Return exactly the lines below, starting with the one that has "yellow fish: 7 -> 9" and going on through the one that has "turquoise shoe: 0 -> 5".

§ Source records
####

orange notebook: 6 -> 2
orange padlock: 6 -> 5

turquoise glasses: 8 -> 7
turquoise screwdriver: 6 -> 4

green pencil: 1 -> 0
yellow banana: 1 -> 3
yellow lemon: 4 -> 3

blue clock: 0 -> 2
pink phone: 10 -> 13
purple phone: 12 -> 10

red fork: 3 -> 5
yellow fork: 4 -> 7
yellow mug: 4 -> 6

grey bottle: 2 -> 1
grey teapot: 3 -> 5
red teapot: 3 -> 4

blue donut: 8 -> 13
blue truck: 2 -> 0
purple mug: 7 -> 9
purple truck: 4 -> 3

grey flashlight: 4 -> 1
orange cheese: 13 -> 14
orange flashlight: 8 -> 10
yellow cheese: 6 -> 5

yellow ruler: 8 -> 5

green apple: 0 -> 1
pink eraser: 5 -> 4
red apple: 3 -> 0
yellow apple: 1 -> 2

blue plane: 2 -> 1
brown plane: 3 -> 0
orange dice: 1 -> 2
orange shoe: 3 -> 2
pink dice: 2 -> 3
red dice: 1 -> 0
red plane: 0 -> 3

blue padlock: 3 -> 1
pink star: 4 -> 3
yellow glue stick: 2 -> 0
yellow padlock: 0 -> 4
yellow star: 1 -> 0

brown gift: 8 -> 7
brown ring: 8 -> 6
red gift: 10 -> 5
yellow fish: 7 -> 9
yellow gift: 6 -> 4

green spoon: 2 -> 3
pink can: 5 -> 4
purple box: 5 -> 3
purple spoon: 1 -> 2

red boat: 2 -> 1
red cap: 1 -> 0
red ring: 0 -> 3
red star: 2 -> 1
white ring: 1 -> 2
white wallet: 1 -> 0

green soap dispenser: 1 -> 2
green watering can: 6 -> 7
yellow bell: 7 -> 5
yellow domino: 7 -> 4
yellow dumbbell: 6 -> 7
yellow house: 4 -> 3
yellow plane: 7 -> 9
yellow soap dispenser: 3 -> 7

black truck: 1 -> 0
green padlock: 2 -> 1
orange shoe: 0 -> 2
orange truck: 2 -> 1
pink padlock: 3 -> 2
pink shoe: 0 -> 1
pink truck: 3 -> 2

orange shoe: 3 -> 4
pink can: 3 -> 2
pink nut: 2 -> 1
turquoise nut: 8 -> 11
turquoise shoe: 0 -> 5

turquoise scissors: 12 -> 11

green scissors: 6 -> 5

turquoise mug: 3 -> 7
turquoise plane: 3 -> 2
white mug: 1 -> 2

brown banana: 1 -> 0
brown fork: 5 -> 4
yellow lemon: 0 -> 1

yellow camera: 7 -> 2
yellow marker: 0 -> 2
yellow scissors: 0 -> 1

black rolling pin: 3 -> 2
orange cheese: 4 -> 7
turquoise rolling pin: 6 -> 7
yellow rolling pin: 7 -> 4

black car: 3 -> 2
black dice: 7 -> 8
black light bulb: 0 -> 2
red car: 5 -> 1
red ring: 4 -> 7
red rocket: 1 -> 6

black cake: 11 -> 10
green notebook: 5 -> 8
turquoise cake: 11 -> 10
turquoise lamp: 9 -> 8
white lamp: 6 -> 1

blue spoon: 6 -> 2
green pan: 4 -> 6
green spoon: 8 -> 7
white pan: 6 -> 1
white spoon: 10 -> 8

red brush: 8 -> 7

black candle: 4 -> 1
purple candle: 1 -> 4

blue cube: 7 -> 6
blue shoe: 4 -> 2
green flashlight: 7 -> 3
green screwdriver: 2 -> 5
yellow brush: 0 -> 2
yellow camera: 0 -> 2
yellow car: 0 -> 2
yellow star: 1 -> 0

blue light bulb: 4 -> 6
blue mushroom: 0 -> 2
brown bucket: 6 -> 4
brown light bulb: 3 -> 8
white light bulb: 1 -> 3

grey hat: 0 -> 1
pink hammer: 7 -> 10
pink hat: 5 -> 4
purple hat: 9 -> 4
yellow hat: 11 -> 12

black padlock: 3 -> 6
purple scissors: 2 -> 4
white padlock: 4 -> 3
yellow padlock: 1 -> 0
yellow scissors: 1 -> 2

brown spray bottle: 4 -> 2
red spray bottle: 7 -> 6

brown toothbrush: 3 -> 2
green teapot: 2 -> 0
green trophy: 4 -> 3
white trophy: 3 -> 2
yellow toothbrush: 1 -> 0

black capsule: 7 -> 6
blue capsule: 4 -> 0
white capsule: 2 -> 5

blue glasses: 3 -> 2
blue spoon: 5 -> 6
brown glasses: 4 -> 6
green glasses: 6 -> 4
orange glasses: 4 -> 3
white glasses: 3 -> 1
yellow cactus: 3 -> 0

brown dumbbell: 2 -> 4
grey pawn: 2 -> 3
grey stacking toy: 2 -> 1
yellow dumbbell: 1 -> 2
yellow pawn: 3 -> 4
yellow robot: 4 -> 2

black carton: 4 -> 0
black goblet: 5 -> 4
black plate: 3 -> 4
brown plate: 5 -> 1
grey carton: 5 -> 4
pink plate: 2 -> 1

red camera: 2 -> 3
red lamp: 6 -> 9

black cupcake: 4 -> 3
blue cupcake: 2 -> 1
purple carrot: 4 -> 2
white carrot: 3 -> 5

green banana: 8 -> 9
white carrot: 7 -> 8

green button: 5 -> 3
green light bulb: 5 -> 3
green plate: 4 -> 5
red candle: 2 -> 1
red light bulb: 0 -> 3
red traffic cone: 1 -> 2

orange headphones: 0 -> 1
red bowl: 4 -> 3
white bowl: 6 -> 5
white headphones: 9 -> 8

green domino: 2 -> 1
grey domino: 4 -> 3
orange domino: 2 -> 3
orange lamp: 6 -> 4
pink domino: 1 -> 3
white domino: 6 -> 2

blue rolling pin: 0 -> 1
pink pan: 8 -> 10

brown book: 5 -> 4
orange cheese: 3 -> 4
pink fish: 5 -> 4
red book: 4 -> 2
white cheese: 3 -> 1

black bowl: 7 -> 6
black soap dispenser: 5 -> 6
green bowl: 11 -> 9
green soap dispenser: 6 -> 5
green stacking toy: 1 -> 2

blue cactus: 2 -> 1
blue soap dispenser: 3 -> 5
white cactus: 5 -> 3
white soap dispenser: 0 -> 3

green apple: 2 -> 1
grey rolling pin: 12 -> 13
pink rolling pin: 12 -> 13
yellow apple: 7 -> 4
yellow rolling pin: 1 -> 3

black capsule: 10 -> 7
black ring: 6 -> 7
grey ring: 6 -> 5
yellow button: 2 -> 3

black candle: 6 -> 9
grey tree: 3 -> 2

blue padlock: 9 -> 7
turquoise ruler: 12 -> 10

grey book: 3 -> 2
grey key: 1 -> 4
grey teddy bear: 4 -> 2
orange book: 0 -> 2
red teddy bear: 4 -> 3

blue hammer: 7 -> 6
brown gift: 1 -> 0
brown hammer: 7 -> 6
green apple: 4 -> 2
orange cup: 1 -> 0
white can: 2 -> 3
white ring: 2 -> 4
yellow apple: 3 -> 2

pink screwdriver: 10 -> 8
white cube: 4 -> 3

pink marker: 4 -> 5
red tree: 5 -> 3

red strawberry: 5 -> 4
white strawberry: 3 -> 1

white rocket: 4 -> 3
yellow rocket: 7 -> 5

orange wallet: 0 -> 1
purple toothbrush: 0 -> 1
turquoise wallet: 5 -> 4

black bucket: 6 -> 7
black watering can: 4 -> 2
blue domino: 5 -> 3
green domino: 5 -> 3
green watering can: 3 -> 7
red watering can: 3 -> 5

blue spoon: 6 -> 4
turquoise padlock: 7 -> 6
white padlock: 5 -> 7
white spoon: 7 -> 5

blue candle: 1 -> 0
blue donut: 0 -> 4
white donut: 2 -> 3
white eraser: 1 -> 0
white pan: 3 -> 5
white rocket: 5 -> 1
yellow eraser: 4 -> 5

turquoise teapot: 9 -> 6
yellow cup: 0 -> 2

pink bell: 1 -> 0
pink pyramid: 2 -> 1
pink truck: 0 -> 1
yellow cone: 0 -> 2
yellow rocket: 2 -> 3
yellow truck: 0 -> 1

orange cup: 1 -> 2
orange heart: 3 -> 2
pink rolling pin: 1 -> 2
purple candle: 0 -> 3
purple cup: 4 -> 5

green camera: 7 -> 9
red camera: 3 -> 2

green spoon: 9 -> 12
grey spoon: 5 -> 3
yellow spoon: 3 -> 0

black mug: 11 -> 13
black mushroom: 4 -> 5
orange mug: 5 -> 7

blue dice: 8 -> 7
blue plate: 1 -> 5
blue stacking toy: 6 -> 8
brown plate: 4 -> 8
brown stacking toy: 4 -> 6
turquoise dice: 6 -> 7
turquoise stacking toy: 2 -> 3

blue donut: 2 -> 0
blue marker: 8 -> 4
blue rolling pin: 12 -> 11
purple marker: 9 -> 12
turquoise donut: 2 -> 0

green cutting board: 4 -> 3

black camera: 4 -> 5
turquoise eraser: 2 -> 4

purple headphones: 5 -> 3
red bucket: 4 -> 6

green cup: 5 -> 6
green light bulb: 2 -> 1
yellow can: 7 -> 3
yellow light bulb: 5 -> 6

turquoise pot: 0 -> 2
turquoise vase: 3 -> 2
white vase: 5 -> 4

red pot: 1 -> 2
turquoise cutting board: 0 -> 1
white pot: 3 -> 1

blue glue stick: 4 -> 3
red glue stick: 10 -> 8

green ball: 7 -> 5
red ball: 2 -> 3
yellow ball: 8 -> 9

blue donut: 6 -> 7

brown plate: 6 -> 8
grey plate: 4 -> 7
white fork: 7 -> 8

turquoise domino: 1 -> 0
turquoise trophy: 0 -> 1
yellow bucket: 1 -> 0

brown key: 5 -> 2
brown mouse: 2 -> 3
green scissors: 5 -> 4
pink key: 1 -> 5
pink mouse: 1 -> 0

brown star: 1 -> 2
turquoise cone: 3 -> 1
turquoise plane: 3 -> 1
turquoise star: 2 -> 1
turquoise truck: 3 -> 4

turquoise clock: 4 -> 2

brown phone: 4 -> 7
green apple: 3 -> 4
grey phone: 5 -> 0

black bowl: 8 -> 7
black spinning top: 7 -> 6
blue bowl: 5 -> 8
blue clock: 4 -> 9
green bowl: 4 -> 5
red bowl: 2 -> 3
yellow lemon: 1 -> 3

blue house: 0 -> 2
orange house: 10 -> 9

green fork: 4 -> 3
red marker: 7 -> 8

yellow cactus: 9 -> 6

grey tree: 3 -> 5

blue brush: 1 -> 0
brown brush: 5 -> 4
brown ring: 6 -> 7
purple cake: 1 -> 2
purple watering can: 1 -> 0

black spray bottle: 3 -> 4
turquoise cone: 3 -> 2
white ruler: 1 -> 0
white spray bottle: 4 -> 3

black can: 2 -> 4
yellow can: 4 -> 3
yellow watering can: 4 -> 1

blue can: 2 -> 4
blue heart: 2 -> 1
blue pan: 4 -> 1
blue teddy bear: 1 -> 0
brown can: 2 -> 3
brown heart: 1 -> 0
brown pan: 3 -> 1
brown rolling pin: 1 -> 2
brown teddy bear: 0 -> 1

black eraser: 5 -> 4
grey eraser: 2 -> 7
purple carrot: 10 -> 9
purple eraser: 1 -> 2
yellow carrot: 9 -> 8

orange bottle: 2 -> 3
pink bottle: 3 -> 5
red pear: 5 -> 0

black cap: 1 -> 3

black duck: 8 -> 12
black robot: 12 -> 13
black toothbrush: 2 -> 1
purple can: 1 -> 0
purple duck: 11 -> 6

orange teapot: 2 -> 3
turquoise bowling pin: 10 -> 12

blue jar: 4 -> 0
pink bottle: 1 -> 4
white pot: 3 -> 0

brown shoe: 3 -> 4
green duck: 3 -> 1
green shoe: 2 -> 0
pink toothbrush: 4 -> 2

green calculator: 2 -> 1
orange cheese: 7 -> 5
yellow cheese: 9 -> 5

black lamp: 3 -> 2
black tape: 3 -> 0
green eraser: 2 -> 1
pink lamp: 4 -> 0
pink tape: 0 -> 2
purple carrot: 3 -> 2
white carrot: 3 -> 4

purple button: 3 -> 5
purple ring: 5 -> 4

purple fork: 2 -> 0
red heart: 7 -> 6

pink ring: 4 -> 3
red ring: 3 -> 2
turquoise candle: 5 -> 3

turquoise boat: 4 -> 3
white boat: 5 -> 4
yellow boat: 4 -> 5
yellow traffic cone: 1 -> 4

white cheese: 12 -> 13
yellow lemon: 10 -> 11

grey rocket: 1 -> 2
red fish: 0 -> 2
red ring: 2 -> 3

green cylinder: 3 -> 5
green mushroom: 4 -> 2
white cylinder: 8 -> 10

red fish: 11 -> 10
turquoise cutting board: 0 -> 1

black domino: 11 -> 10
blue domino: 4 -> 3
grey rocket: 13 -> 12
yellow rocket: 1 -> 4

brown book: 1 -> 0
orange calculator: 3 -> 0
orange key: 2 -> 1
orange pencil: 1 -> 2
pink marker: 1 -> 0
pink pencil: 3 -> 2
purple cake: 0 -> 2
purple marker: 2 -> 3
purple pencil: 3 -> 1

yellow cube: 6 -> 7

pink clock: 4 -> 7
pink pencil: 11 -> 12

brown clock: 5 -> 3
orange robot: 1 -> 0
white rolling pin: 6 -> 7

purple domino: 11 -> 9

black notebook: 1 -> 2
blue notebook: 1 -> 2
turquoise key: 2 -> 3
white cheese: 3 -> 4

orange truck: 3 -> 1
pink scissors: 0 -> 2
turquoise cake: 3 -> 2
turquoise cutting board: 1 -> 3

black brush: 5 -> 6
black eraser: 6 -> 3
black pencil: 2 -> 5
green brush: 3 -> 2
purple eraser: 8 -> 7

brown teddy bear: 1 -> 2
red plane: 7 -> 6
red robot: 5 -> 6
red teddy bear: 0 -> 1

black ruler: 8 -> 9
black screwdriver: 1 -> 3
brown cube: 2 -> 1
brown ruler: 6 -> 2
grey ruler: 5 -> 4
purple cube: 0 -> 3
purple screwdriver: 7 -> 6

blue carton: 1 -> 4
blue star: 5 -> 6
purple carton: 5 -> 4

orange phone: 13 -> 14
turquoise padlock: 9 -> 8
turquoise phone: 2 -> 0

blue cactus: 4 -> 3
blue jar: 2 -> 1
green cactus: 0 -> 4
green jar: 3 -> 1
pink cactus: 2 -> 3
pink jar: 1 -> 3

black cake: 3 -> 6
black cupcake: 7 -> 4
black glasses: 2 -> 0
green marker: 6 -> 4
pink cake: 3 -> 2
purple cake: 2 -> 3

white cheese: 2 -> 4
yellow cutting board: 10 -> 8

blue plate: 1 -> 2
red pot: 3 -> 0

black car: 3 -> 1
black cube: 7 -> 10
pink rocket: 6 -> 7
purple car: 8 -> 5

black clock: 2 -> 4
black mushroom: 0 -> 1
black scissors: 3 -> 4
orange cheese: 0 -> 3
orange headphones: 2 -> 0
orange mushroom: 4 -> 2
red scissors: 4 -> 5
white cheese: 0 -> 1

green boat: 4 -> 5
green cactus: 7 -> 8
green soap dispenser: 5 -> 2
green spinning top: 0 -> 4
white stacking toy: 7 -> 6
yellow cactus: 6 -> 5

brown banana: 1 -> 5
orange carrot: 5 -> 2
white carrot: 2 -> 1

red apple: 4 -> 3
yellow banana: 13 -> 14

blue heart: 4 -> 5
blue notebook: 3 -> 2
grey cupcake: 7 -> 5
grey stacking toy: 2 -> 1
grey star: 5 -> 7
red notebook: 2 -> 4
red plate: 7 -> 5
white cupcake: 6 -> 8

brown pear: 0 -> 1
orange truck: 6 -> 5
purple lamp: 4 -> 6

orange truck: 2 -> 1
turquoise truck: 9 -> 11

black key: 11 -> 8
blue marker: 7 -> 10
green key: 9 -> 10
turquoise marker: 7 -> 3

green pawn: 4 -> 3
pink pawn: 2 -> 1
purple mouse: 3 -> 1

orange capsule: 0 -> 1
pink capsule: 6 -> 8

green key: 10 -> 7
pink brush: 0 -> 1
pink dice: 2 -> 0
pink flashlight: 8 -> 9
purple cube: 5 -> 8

####

§ SOLUTION TO THIS PROBLEM
yellow fish: 7 -> 9
yellow gift: 6 -> 4

green spoon: 2 -> 3
pink can: 5 -> 4
purple box: 5 -> 3
purple spoon: 1 -> 2

red boat: 2 -> 1
red cap: 1 -> 0
red ring: 0 -> 3
red star: 2 -> 1
white ring: 1 -> 2
white wallet: 1 -> 0

green soap dispenser: 1 -> 2
green watering can: 6 -> 7
yellow bell: 7 -> 5
yellow domino: 7 -> 4
yellow dumbbell: 6 -> 7
yellow house: 4 -> 3
yellow plane: 7 -> 9
yellow soap dispenser: 3 -> 7

black truck: 1 -> 0
green padlock: 2 -> 1
orange shoe: 0 -> 2
orange truck: 2 -> 1
pink padlock: 3 -> 2
pink shoe: 0 -> 1
pink truck: 3 -> 2

orange shoe: 3 -> 4
pink can: 3 -> 2
pink nut: 2 -> 1
turquoise nut: 8 -> 11
turquoise shoe: 0 -> 5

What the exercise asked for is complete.